● **Try it**
Starting with the first line, output the data exactly, through to the last line.

[[ Information supplied open ]]

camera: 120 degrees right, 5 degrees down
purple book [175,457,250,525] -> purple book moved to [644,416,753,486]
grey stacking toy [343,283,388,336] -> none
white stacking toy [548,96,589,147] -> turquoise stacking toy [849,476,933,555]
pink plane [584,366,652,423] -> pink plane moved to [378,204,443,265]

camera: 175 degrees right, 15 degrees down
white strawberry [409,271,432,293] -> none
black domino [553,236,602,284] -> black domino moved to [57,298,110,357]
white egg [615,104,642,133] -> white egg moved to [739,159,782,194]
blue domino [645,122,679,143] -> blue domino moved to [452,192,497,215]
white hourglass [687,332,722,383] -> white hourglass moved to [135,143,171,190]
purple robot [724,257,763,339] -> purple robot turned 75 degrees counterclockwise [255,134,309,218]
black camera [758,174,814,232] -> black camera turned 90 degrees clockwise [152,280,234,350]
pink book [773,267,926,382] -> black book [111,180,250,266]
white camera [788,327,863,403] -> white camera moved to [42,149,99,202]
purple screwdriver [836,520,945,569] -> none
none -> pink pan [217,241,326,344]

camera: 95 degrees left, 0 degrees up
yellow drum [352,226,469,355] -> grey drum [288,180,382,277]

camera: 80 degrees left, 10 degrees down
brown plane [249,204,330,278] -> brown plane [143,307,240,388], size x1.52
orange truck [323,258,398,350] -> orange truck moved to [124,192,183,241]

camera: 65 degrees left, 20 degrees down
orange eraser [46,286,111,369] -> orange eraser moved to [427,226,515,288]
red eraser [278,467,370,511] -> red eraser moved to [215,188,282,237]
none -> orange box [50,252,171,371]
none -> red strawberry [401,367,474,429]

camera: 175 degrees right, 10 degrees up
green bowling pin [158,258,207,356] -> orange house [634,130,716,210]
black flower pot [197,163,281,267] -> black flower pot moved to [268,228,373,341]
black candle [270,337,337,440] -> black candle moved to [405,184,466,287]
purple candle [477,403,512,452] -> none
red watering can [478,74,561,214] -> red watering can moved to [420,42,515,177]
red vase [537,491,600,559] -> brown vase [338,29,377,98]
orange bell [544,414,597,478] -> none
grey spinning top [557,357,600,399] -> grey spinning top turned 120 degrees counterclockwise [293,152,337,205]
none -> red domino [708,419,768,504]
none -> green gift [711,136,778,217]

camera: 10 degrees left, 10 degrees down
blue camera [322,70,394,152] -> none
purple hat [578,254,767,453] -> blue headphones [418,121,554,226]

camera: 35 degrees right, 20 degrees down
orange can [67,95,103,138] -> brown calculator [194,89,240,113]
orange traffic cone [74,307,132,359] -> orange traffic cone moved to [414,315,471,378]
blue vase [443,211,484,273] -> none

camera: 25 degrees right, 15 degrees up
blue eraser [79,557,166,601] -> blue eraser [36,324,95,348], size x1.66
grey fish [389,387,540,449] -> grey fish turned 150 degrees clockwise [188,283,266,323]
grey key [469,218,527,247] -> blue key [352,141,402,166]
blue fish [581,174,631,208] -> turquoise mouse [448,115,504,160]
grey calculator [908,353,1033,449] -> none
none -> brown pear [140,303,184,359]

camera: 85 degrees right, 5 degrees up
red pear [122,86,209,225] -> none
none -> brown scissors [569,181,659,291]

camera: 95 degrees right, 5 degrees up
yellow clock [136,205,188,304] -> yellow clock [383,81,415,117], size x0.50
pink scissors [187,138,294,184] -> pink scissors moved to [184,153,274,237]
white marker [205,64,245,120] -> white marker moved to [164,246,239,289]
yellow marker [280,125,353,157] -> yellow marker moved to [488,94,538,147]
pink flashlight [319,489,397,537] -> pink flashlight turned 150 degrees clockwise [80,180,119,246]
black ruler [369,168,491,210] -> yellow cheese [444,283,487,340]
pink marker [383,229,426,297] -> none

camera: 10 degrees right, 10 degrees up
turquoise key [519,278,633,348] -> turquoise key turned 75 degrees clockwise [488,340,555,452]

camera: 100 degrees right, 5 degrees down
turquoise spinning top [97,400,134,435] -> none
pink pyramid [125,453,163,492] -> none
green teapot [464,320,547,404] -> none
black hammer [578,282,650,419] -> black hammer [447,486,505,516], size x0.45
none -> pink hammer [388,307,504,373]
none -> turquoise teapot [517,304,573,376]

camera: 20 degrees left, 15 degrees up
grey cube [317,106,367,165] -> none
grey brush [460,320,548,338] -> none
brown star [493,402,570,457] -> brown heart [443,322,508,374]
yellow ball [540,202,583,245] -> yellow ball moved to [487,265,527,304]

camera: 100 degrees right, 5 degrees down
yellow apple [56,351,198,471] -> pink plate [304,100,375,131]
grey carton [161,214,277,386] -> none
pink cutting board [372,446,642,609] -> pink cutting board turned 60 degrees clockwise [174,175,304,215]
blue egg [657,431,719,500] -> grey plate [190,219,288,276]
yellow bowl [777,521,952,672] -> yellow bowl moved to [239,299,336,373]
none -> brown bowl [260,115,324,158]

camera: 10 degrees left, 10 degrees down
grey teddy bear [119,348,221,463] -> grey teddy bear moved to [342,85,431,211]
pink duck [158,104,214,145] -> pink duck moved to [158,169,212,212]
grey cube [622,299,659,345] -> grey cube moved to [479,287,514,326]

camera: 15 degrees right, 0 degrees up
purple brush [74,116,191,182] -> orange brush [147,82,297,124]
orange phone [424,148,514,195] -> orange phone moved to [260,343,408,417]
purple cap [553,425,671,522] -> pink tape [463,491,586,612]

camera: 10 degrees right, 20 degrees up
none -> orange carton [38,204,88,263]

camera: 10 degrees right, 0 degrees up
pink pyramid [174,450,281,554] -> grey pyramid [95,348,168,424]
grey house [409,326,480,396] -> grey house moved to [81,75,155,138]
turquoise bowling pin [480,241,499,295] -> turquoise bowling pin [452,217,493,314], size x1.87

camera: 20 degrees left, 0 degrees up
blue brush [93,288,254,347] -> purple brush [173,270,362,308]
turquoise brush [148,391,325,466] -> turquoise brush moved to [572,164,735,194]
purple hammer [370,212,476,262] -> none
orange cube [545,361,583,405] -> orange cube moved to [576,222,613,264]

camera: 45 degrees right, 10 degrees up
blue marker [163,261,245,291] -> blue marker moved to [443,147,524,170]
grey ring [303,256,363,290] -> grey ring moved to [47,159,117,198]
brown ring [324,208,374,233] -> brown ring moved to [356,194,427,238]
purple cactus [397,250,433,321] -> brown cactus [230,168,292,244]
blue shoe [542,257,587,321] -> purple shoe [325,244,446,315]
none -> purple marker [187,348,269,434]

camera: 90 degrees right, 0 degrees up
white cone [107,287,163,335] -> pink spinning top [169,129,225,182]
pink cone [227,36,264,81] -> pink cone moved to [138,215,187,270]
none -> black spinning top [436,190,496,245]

[[ Information supplied closed ]]

● **Answer to the problem**
camera: 120 degrees right, 5 degrees down
purple book [175,457,250,525] -> purple book moved to [644,416,753,486]
grey stacking toy [343,283,388,336] -> none
white stacking toy [548,96,589,147] -> turquoise stacking toy [849,476,933,555]
pink plane [584,366,652,423] -> pink plane moved to [378,204,443,265]

camera: 175 degrees right, 15 degrees down
white strawberry [409,271,432,293] -> none
black domino [553,236,602,284] -> black domino moved to [57,298,110,357]
white egg [615,104,642,133] -> white egg moved to [739,159,782,194]
blue domino [645,122,679,143] -> blue domino moved to [452,192,497,215]
white hourglass [687,332,722,383] -> white hourglass moved to [135,143,171,190]
purple robot [724,257,763,339] -> purple robot turned 75 degrees counterclockwise [255,134,309,218]
black camera [758,174,814,232] -> black camera turned 90 degrees clockwise [152,280,234,350]
pink book [773,267,926,382] -> black book [111,180,250,266]
white camera [788,327,863,403] -> white camera moved to [42,149,99,202]
purple screwdriver [836,520,945,569] -> none
none -> pink pan [217,241,326,344]

camera: 95 degrees left, 0 degrees up
yellow drum [352,226,469,355] -> grey drum [288,180,382,277]

camera: 80 degrees left, 10 degrees down
brown plane [249,204,330,278] -> brown plane [143,307,240,388], size x1.52
orange truck [323,258,398,350] -> orange truck moved to [124,192,183,241]

camera: 65 degrees left, 20 degrees down
orange eraser [46,286,111,369] -> orange eraser moved to [427,226,515,288]
red eraser [278,467,370,511] -> red eraser moved to [215,188,282,237]
none -> orange box [50,252,171,371]
none -> red strawberry [401,367,474,429]

camera: 175 degrees right, 10 degrees up
green bowling pin [158,258,207,356] -> orange house [634,130,716,210]
black flower pot [197,163,281,267] -> black flower pot moved to [268,228,373,341]
black candle [270,337,337,440] -> black candle moved to [405,184,466,287]
purple candle [477,403,512,452] -> none
red watering can [478,74,561,214] -> red watering can moved to [420,42,515,177]
red vase [537,491,600,559] -> brown vase [338,29,377,98]
orange bell [544,414,597,478] -> none
grey spinning top [557,357,600,399] -> grey spinning top turned 120 degrees counterclockwise [293,152,337,205]
none -> red domino [708,419,768,504]
none -> green gift [711,136,778,217]

camera: 10 degrees left, 10 degrees down
blue camera [322,70,394,152] -> none
purple hat [578,254,767,453] -> blue headphones [418,121,554,226]

camera: 35 degrees right, 20 degrees down
orange can [67,95,103,138] -> brown calculator [194,89,240,113]
orange traffic cone [74,307,132,359] -> orange traffic cone moved to [414,315,471,378]
blue vase [443,211,484,273] -> none

camera: 25 degrees right, 15 degrees up
blue eraser [79,557,166,601] -> blue eraser [36,324,95,348], size x1.66
grey fish [389,387,540,449] -> grey fish turned 150 degrees clockwise [188,283,266,323]
grey key [469,218,527,247] -> blue key [352,141,402,166]
blue fish [581,174,631,208] -> turquoise mouse [448,115,504,160]
grey calculator [908,353,1033,449] -> none
none -> brown pear [140,303,184,359]

camera: 85 degrees right, 5 degrees up
red pear [122,86,209,225] -> none
none -> brown scissors [569,181,659,291]

camera: 95 degrees right, 5 degrees up
yellow clock [136,205,188,304] -> yellow clock [383,81,415,117], size x0.50
pink scissors [187,138,294,184] -> pink scissors moved to [184,153,274,237]
white marker [205,64,245,120] -> white marker moved to [164,246,239,289]
yellow marker [280,125,353,157] -> yellow marker moved to [488,94,538,147]
pink flashlight [319,489,397,537] -> pink flashlight turned 150 degrees clockwise [80,180,119,246]
black ruler [369,168,491,210] -> yellow cheese [444,283,487,340]
pink marker [383,229,426,297] -> none

camera: 10 degrees right, 10 degrees up
turquoise key [519,278,633,348] -> turquoise key turned 75 degrees clockwise [488,340,555,452]

camera: 100 degrees right, 5 degrees down
turquoise spinning top [97,400,134,435] -> none
pink pyramid [125,453,163,492] -> none
green teapot [464,320,547,404] -> none
black hammer [578,282,650,419] -> black hammer [447,486,505,516], size x0.45
none -> pink hammer [388,307,504,373]
none -> turquoise teapot [517,304,573,376]

camera: 20 degrees left, 15 degrees up
grey cube [317,106,367,165] -> none
grey brush [460,320,548,338] -> none
brown star [493,402,570,457] -> brown heart [443,322,508,374]
yellow ball [540,202,583,245] -> yellow ball moved to [487,265,527,304]

camera: 100 degrees right, 5 degrees down
yellow apple [56,351,198,471] -> pink plate [304,100,375,131]
grey carton [161,214,277,386] -> none
pink cutting board [372,446,642,609] -> pink cutting board turned 60 degrees clockwise [174,175,304,215]
blue egg [657,431,719,500] -> grey plate [190,219,288,276]
yellow bowl [777,521,952,672] -> yellow bowl moved to [239,299,336,373]
none -> brown bowl [260,115,324,158]

camera: 10 degrees left, 10 degrees down
grey teddy bear [119,348,221,463] -> grey teddy bear moved to [342,85,431,211]
pink duck [158,104,214,145] -> pink duck moved to [158,169,212,212]
grey cube [622,299,659,345] -> grey cube moved to [479,287,514,326]

camera: 15 degrees right, 0 degrees up
purple brush [74,116,191,182] -> orange brush [147,82,297,124]
orange phone [424,148,514,195] -> orange phone moved to [260,343,408,417]
purple cap [553,425,671,522] -> pink tape [463,491,586,612]

camera: 10 degrees right, 20 degrees up
none -> orange carton [38,204,88,263]

camera: 10 degrees right, 0 degrees up
pink pyramid [174,450,281,554] -> grey pyramid [95,348,168,424]
grey house [409,326,480,396] -> grey house moved to [81,75,155,138]
turquoise bowling pin [480,241,499,295] -> turquoise bowling pin [452,217,493,314], size x1.87

camera: 20 degrees left, 0 degrees up
blue brush [93,288,254,347] -> purple brush [173,270,362,308]
turquoise brush [148,391,325,466] -> turquoise brush moved to [572,164,735,194]
purple hammer [370,212,476,262] -> none
orange cube [545,361,583,405] -> orange cube moved to [576,222,613,264]

camera: 45 degrees right, 10 degrees up
blue marker [163,261,245,291] -> blue marker moved to [443,147,524,170]
grey ring [303,256,363,290] -> grey ring moved to [47,159,117,198]
brown ring [324,208,374,233] -> brown ring moved to [356,194,427,238]
purple cactus [397,250,433,321] -> brown cactus [230,168,292,244]
blue shoe [542,257,587,321] -> purple shoe [325,244,446,315]
none -> purple marker [187,348,269,434]

camera: 90 degrees right, 0 degrees up
white cone [107,287,163,335] -> pink spinning top [169,129,225,182]
pink cone [227,36,264,81] -> pink cone moved to [138,215,187,270]
none -> black spinning top [436,190,496,245]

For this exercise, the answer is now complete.